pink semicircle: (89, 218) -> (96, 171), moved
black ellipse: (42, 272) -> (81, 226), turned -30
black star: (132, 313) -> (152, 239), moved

····················

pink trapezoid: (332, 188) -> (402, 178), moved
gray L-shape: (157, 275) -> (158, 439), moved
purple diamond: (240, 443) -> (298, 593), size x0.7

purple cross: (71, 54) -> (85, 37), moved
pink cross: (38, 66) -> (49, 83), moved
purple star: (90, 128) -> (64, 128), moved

····················

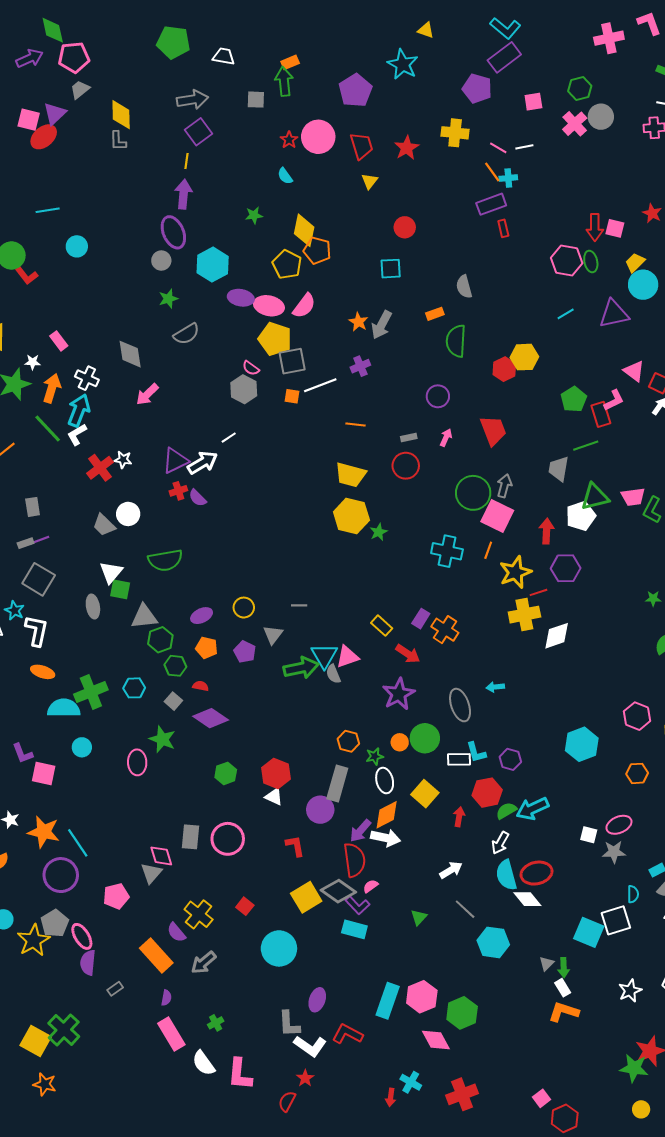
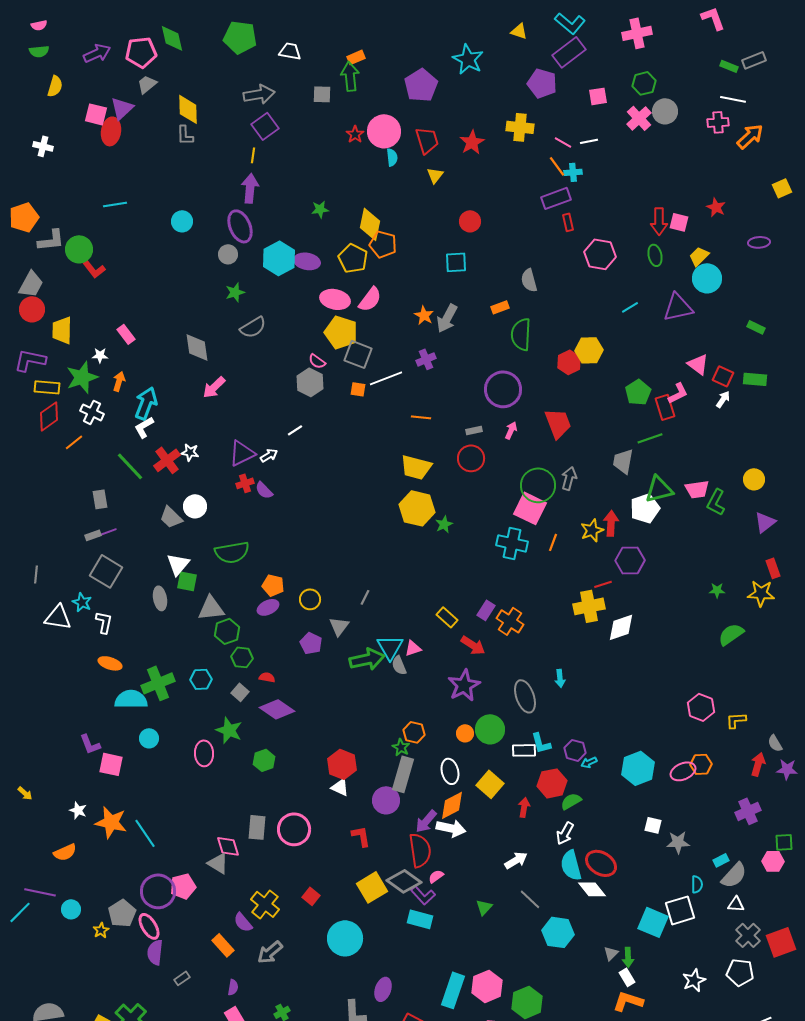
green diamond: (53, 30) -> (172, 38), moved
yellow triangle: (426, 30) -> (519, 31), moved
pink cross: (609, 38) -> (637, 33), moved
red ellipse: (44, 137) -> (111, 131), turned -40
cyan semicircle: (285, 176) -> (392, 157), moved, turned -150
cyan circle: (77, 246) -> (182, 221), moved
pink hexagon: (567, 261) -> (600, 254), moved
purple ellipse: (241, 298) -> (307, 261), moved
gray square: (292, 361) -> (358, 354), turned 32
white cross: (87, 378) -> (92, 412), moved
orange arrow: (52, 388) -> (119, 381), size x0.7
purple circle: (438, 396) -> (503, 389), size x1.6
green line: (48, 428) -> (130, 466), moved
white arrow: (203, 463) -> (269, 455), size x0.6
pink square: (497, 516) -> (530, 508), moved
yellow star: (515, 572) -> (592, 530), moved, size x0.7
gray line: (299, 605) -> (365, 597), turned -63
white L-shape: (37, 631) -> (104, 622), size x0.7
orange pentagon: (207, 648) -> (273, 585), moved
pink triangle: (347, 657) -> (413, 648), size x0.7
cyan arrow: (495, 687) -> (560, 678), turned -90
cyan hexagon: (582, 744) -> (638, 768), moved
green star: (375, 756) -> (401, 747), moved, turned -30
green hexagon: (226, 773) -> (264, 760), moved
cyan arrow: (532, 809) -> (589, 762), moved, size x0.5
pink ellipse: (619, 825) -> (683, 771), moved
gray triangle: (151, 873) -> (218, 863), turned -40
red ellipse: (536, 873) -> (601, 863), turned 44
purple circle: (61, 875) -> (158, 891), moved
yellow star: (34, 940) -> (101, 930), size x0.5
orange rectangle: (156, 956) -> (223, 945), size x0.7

····················

• [About this task]
Take the lines above from the one containing "pink semicircle: (89, 218)" to the one containing "black star: (132, 313) -> (152, 239), moved" and retype them exactly, both ends included, with nothing added.

• [Reply]
pink semicircle: (89, 218) -> (96, 171), moved
black ellipse: (42, 272) -> (81, 226), turned -30
black star: (132, 313) -> (152, 239), moved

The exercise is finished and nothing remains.